▶ [Work required]:
In the entries that follow, repeat exactly the lines from the one that has "BARO2 pin SCL: 2 -> 3" through the one that has "TEMP2 pin VCC: none -> 5V", but omit pictures.

▶ [Data for analysis]:
———
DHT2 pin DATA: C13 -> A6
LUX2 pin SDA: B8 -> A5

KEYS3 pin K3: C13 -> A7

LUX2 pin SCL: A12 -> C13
———
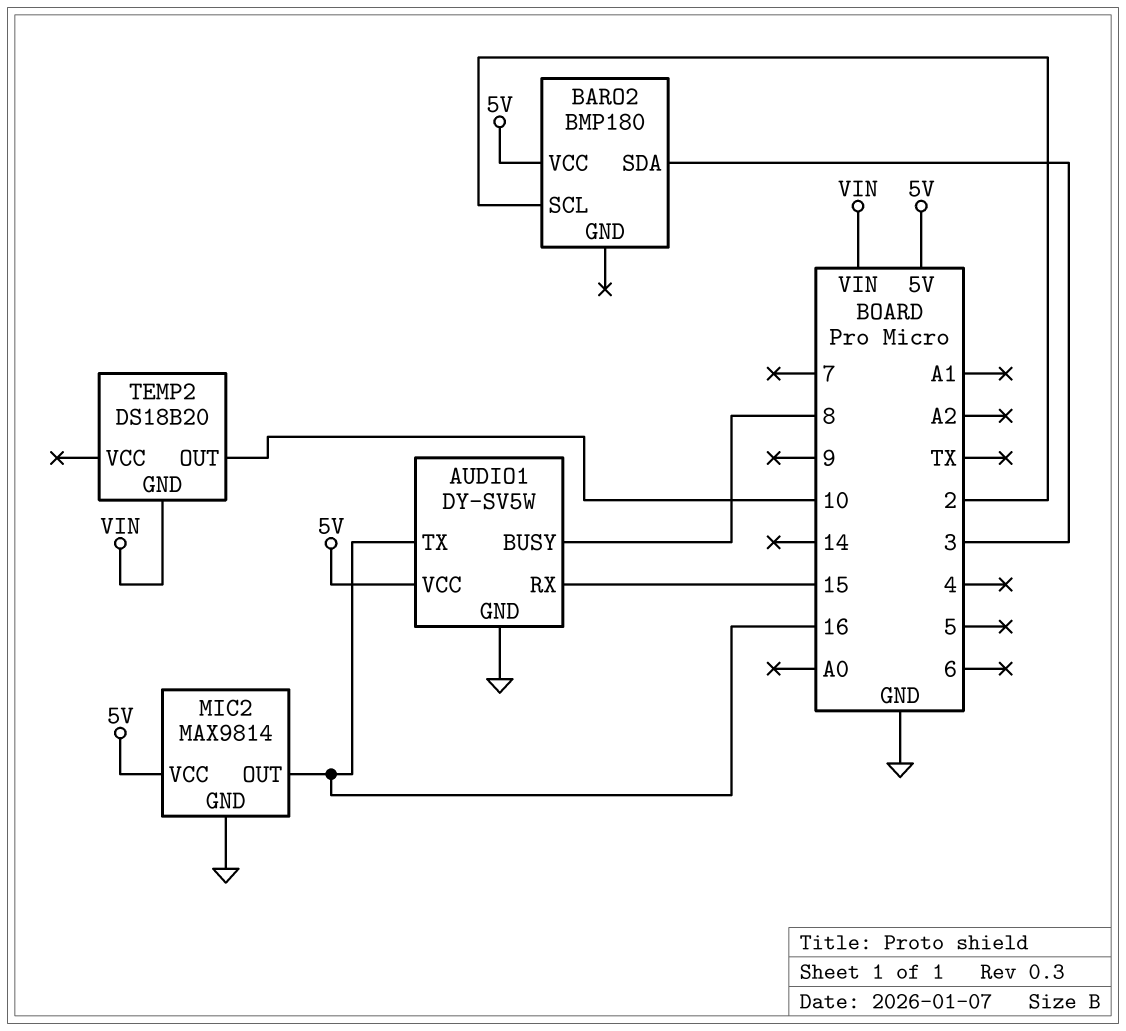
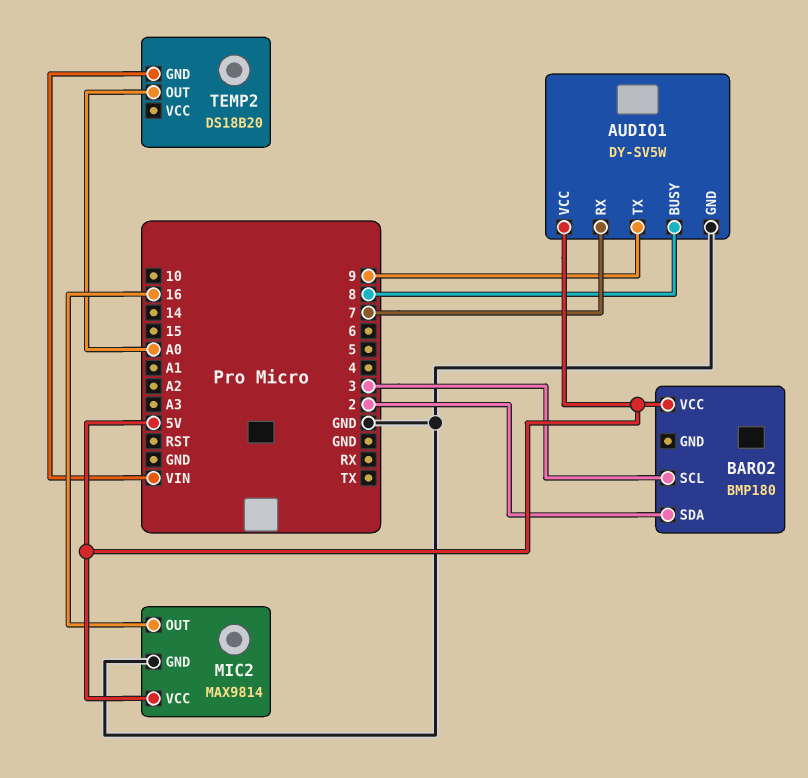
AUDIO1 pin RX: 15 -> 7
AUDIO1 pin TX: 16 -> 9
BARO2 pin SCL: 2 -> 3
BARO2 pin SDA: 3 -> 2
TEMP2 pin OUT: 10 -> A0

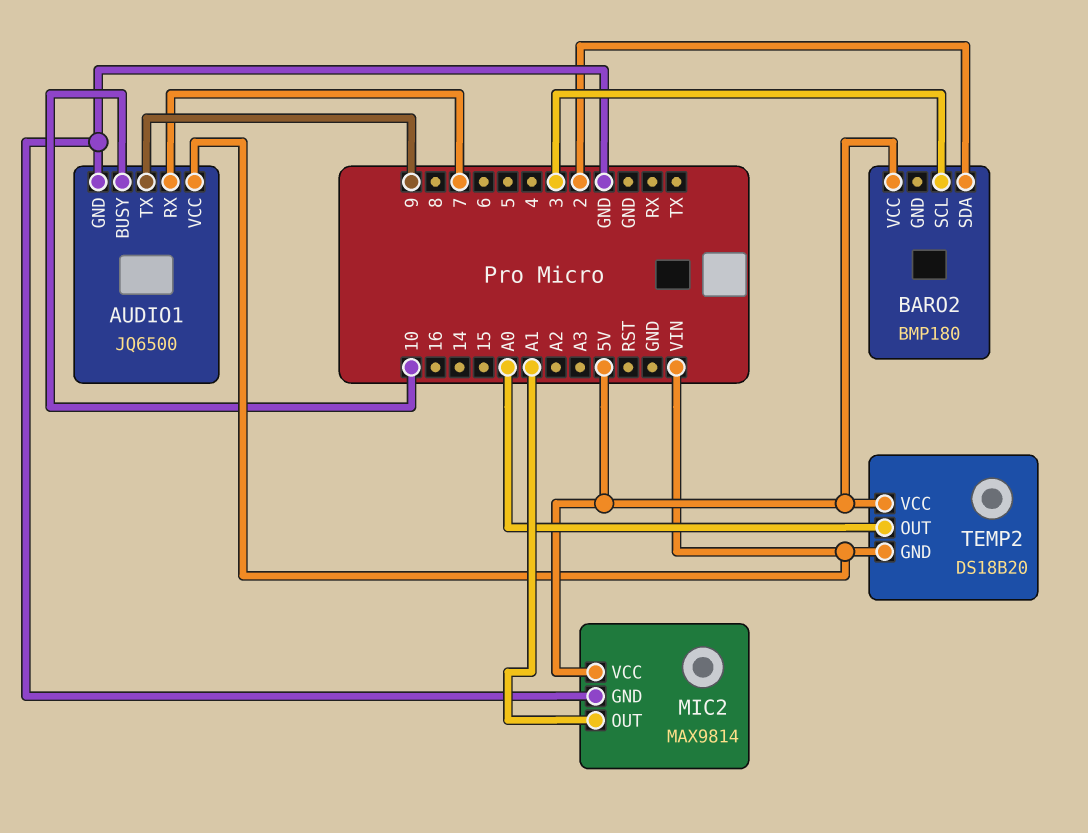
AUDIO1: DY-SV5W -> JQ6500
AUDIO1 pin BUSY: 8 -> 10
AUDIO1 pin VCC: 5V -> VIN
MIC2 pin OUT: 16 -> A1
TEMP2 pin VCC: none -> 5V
———
▶ [Result for this task]:
BARO2 pin SCL: 2 -> 3
BARO2 pin SDA: 3 -> 2
TEMP2 pin OUT: 10 -> A0

AUDIO1: DY-SV5W -> JQ6500
AUDIO1 pin BUSY: 8 -> 10
AUDIO1 pin VCC: 5V -> VIN
MIC2 pin OUT: 16 -> A1
TEMP2 pin VCC: none -> 5V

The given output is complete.